From the records below, set down exactly the lines starting with the line that contains "first_place: [261, 510, 330, 544]" and going on through the line that contains "first_place: [295, 547, 381, 641]". Nothing else is wanted.

□ □ □ □ □ □ □

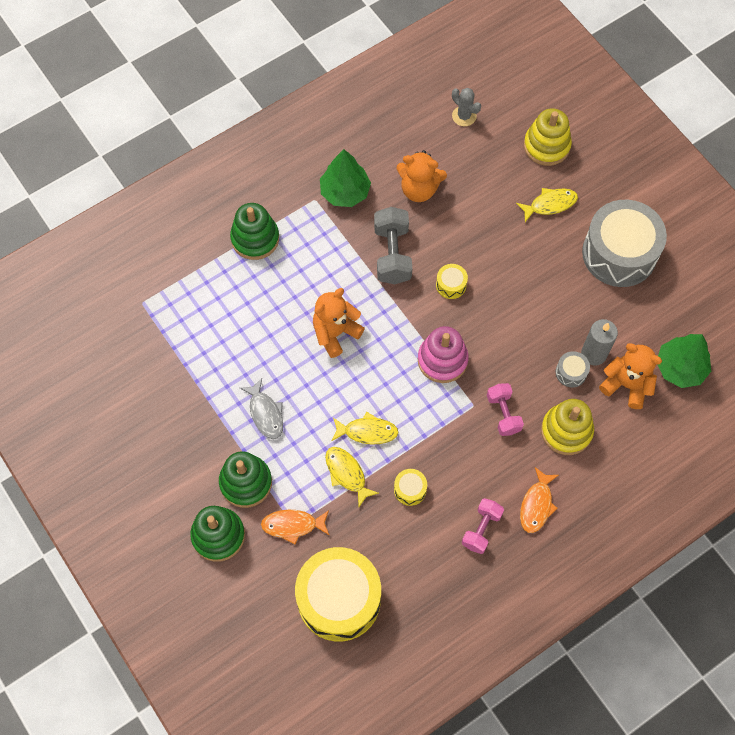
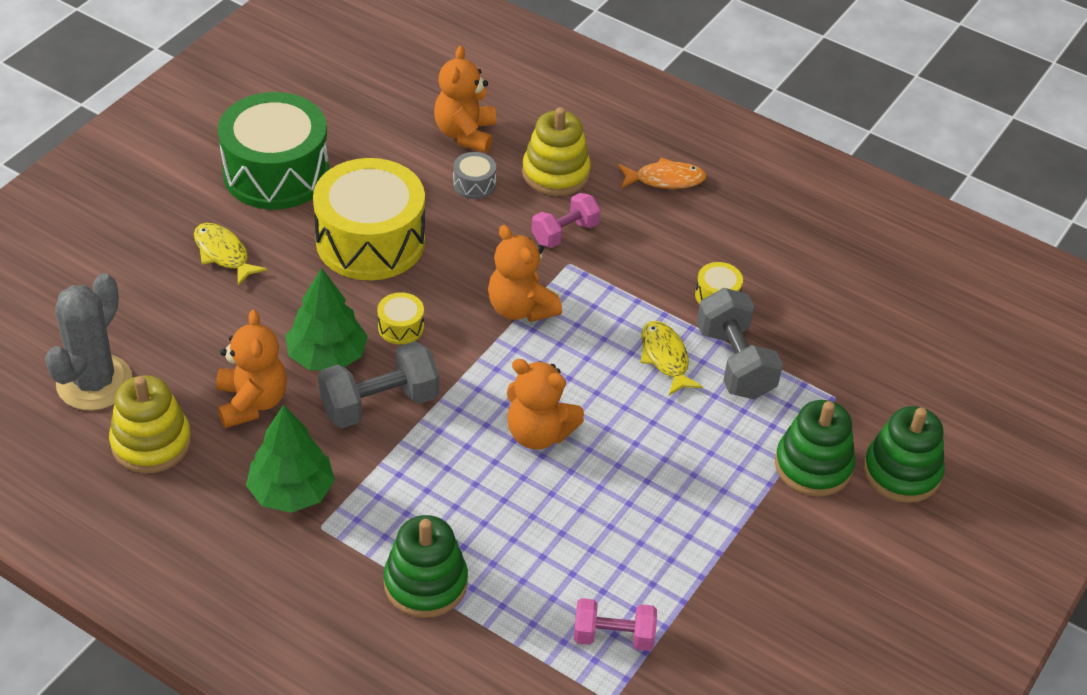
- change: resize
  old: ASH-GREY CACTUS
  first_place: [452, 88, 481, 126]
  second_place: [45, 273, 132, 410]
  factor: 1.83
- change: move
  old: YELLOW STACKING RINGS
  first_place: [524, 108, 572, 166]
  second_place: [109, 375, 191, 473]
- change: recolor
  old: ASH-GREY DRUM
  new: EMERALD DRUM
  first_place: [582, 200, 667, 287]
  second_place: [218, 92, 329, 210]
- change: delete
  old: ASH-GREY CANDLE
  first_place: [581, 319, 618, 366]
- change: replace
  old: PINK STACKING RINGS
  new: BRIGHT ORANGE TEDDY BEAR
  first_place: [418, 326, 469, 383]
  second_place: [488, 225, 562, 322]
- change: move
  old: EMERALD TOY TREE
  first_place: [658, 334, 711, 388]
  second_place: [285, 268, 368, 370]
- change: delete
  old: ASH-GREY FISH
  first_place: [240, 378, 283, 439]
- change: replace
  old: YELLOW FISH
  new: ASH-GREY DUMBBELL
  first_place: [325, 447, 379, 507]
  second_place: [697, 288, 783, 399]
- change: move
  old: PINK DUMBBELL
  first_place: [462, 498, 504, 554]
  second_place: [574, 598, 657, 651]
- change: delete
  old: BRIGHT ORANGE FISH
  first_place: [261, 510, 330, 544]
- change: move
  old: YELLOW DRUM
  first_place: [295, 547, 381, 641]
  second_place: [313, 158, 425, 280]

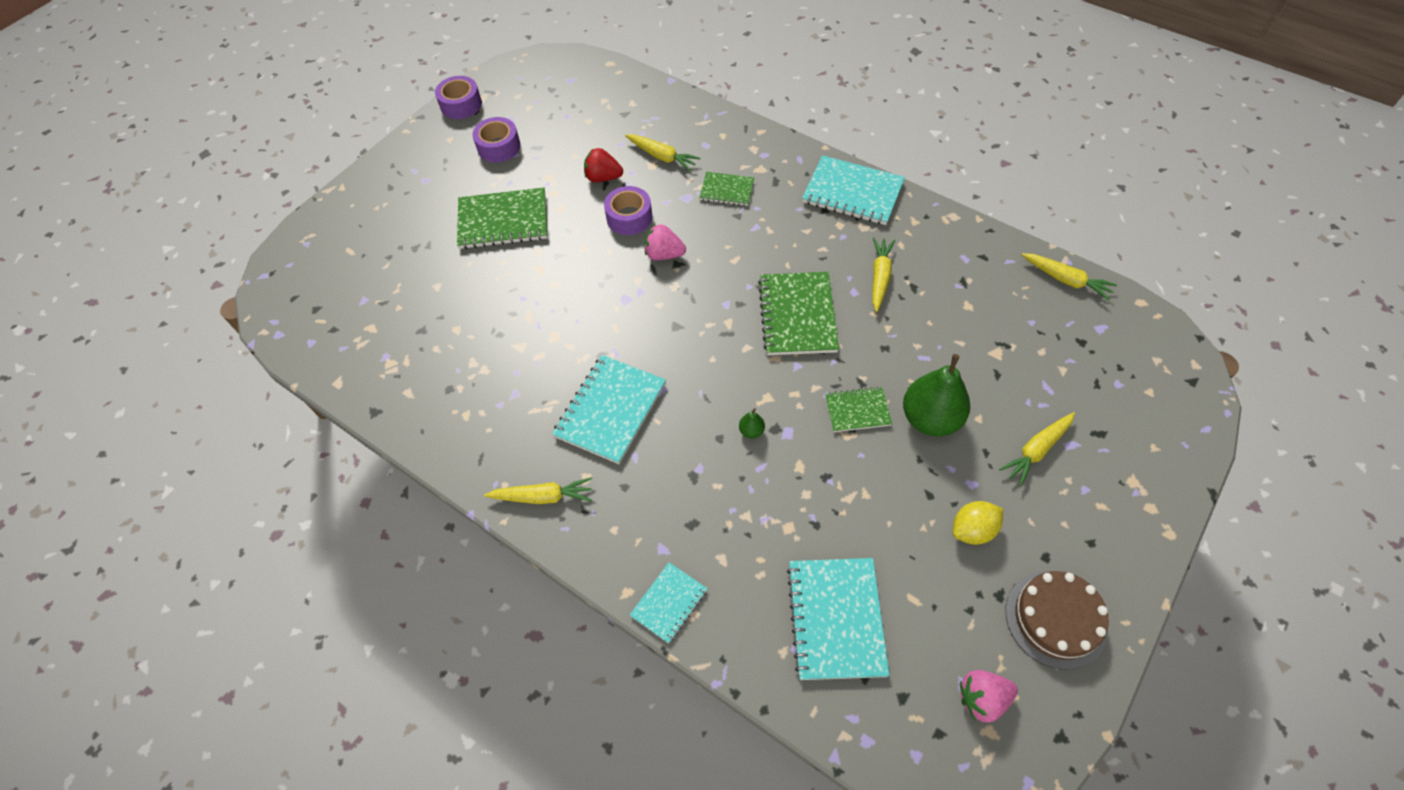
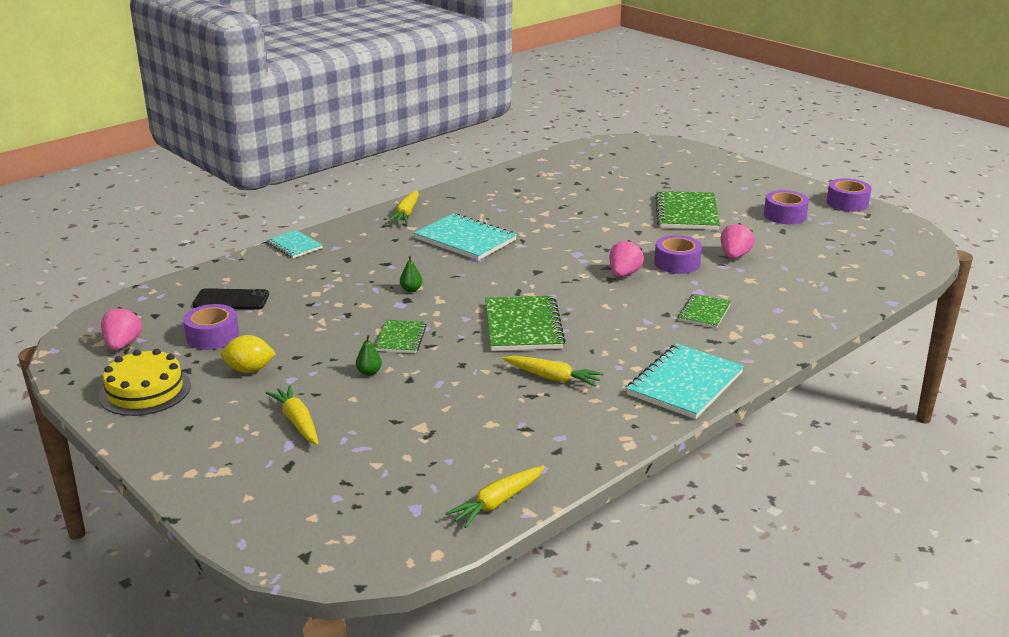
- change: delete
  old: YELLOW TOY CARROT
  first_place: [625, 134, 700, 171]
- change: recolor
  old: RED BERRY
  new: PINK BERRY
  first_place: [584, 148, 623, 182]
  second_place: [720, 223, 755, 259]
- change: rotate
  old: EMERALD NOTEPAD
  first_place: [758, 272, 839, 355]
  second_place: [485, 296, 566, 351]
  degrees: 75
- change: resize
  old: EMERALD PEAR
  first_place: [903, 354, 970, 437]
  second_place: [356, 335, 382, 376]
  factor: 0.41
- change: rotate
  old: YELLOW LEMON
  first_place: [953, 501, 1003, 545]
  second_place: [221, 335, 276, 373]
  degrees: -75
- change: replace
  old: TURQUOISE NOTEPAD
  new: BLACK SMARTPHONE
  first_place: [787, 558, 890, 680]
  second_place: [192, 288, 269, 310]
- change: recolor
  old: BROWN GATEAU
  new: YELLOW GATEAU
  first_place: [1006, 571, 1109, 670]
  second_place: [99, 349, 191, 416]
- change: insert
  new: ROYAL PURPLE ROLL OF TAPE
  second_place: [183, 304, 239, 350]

□ □ □ □ □ □ □

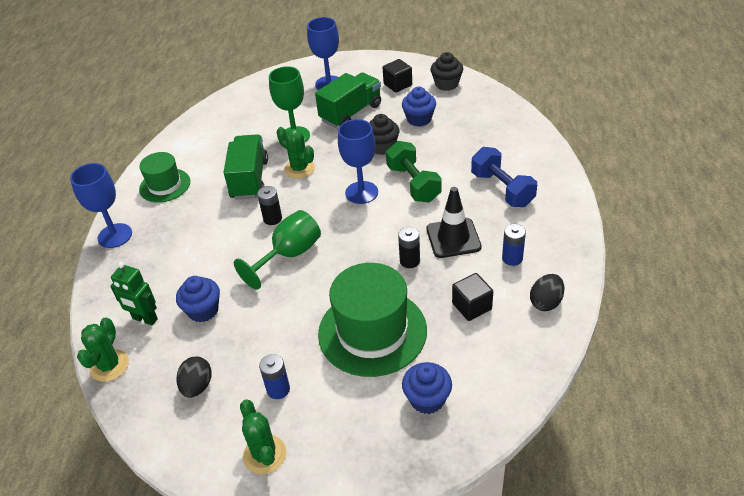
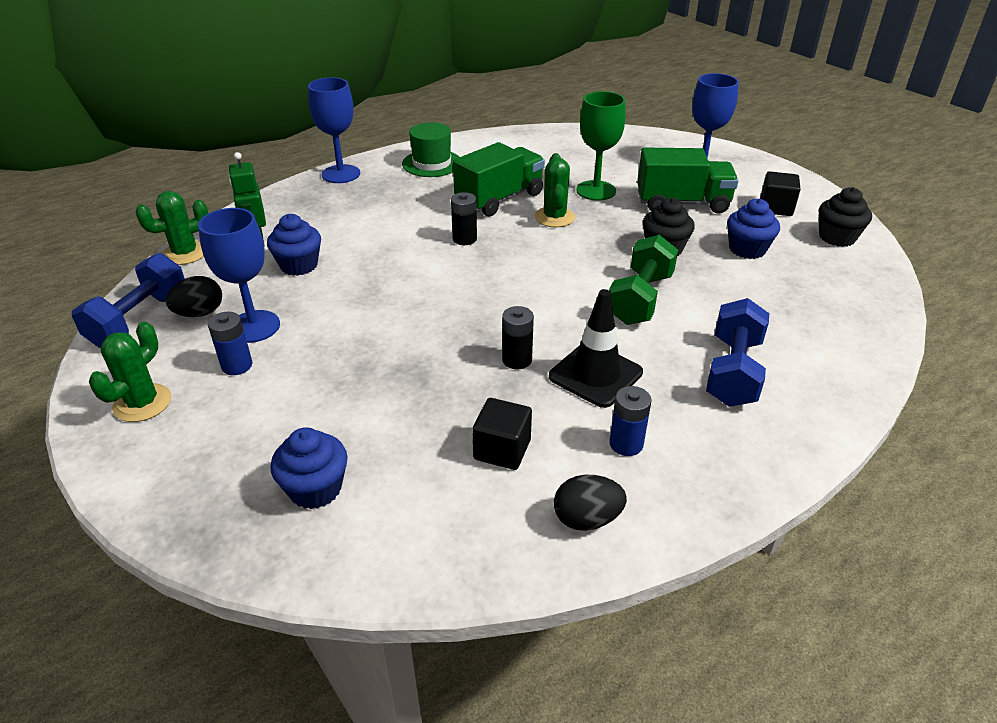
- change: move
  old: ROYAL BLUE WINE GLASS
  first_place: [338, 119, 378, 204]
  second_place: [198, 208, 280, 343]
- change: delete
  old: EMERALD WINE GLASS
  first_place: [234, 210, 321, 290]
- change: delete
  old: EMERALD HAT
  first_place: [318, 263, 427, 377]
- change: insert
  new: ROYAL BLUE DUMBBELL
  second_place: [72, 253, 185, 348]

□ □ □ □ □ □ □

= Response area =
  first_place: [261, 510, 330, 544]
- change: move
  old: YELLOW DRUM
  first_place: [295, 547, 381, 641]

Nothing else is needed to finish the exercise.